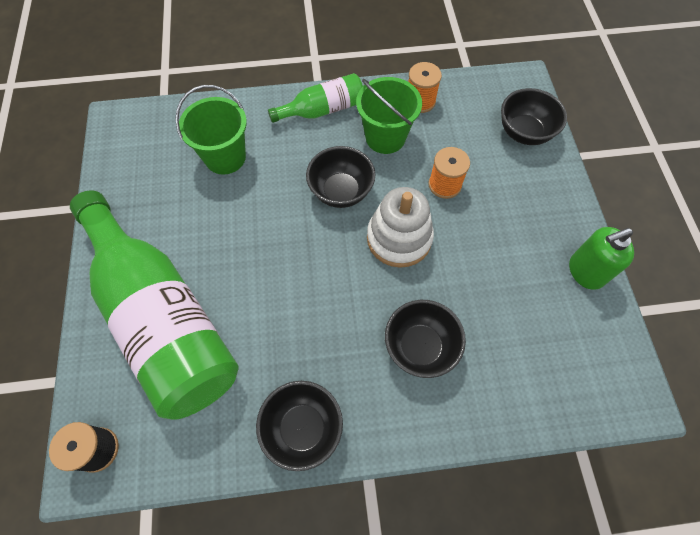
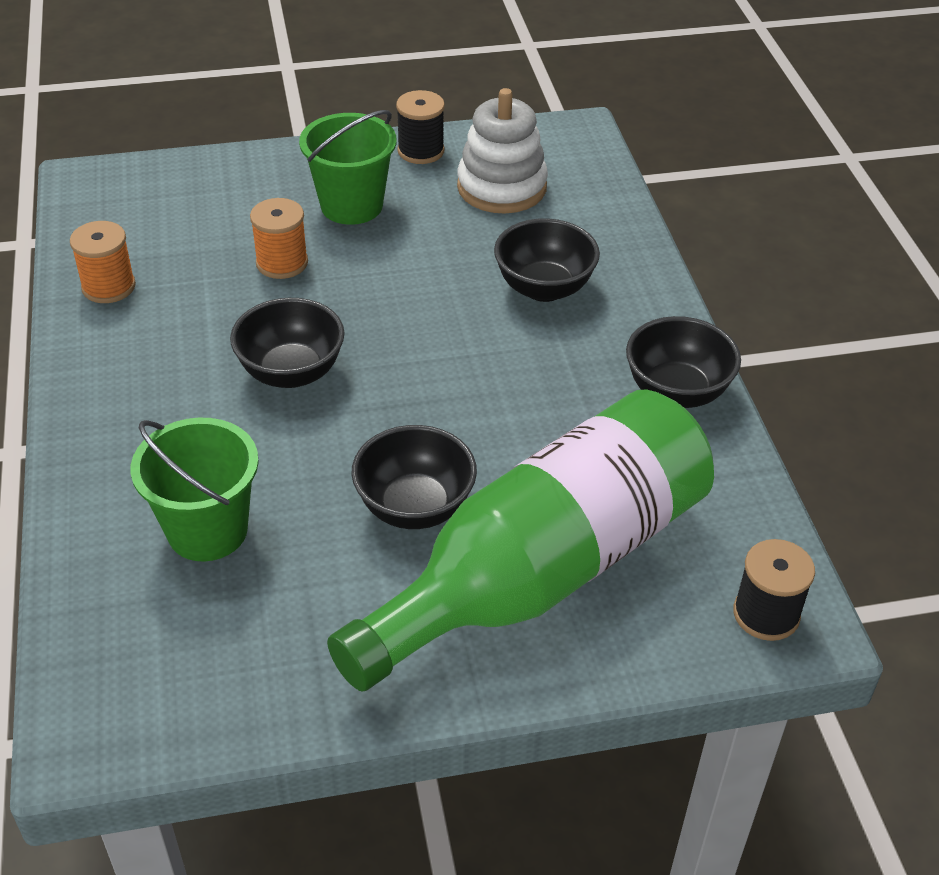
camera: 95 degrees left, 20 degrees down
(322, 110) = (109, 404): green bottle -> none
(385, 137) = (183, 325): green bucket -> green bucket (351, 206)
(399, 238) = (378, 308): white stacking toy -> white stacking toy (501, 187)
(524, 133) = (190, 185): black bowl -> black bowl (415, 507)
(585, 272) = (421, 151): green soap dispenser -> black spool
=======
- DIRECTIONS FOR THIS TASK
When you set down the records above, copy every line exactly and exclude the pictures.

- TASK OUTPUT
camera: 95 degrees left, 20 degrees down
(322, 110) = (109, 404): green bottle -> none
(385, 137) = (183, 325): green bucket -> green bucket (351, 206)
(399, 238) = (378, 308): white stacking toy -> white stacking toy (501, 187)
(524, 133) = (190, 185): black bowl -> black bowl (415, 507)
(585, 272) = (421, 151): green soap dispenser -> black spool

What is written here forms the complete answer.